## Brief
Could you set down exactly the lines of the data below, starting at the one that holds "C205: 3.3uF (plus" and ending at the one that holds "TR201: NPN (B", both included, and only those?

## Material provided

• • • • •

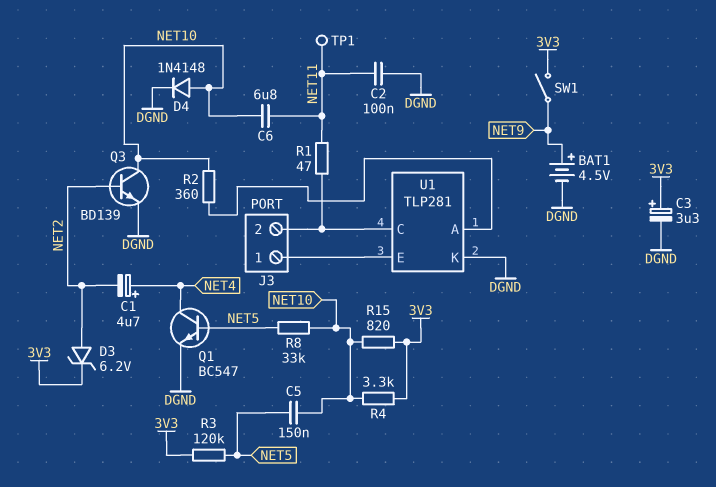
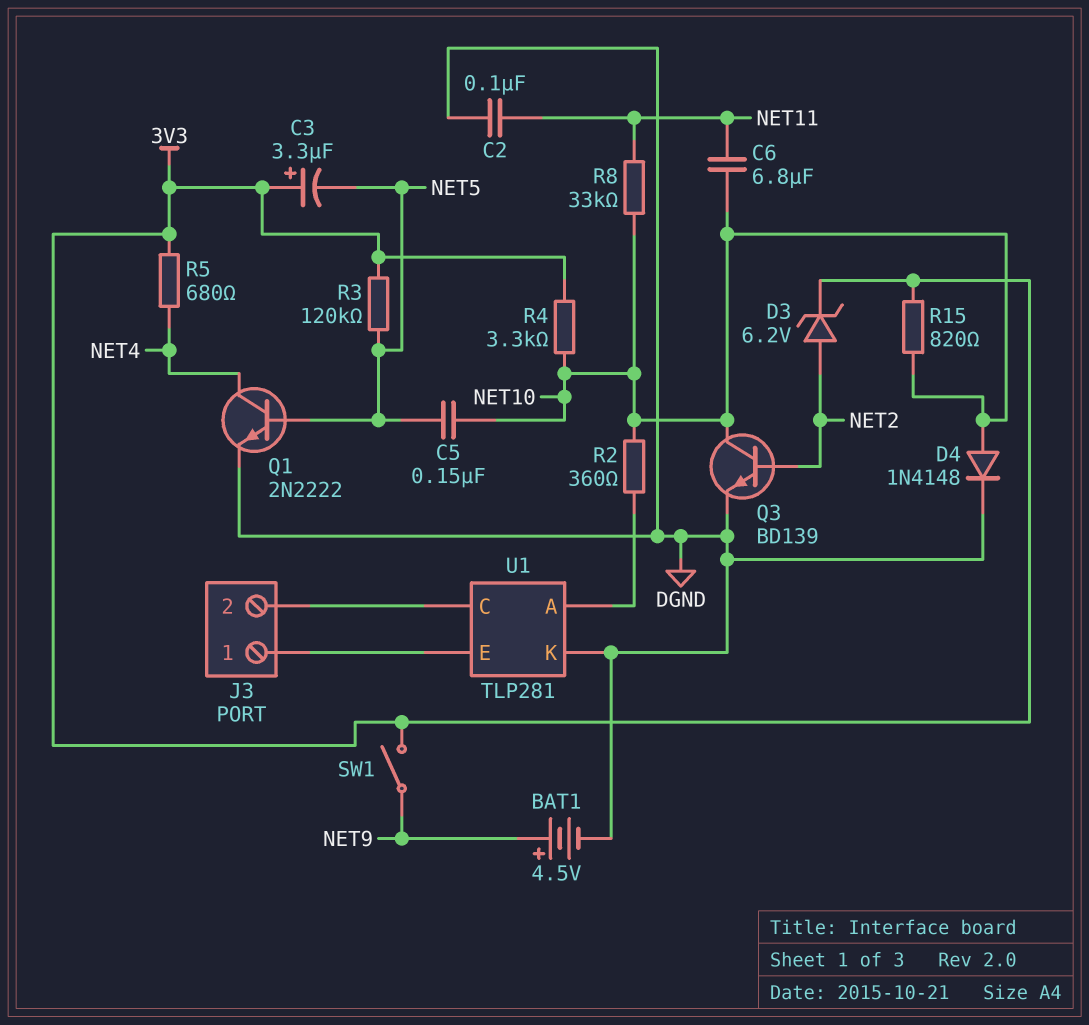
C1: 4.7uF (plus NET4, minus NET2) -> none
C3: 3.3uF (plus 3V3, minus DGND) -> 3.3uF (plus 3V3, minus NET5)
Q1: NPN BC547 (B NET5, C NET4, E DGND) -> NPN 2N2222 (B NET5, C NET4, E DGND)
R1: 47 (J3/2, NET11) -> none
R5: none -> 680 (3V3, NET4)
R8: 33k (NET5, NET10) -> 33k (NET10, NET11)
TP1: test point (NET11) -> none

• • • • •

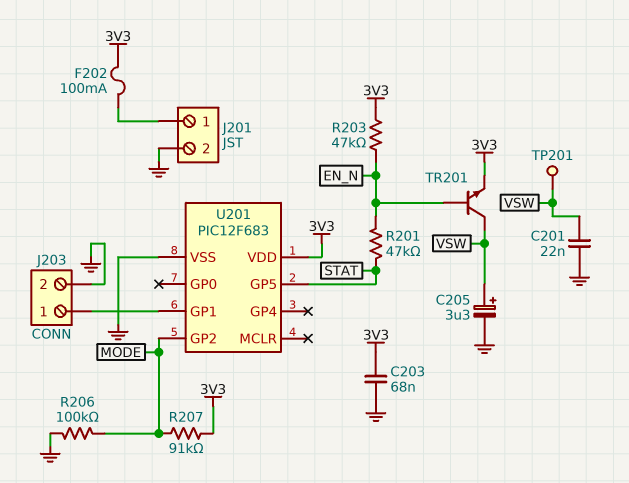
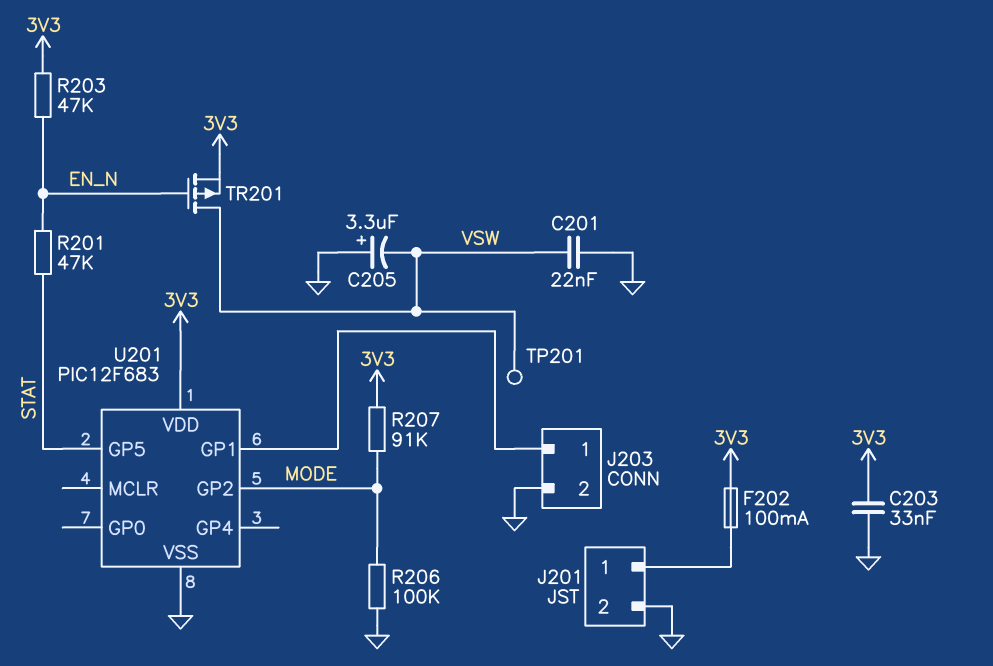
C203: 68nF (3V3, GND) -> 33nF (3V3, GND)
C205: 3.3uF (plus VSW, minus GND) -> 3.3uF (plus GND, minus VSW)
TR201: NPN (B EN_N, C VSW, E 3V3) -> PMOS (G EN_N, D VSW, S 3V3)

• • • • •

## Answer space
C205: 3.3uF (plus VSW, minus GND) -> 3.3uF (plus GND, minus VSW)
TR201: NPN (B EN_N, C VSW, E 3V3) -> PMOS (G EN_N, D VSW, S 3V3)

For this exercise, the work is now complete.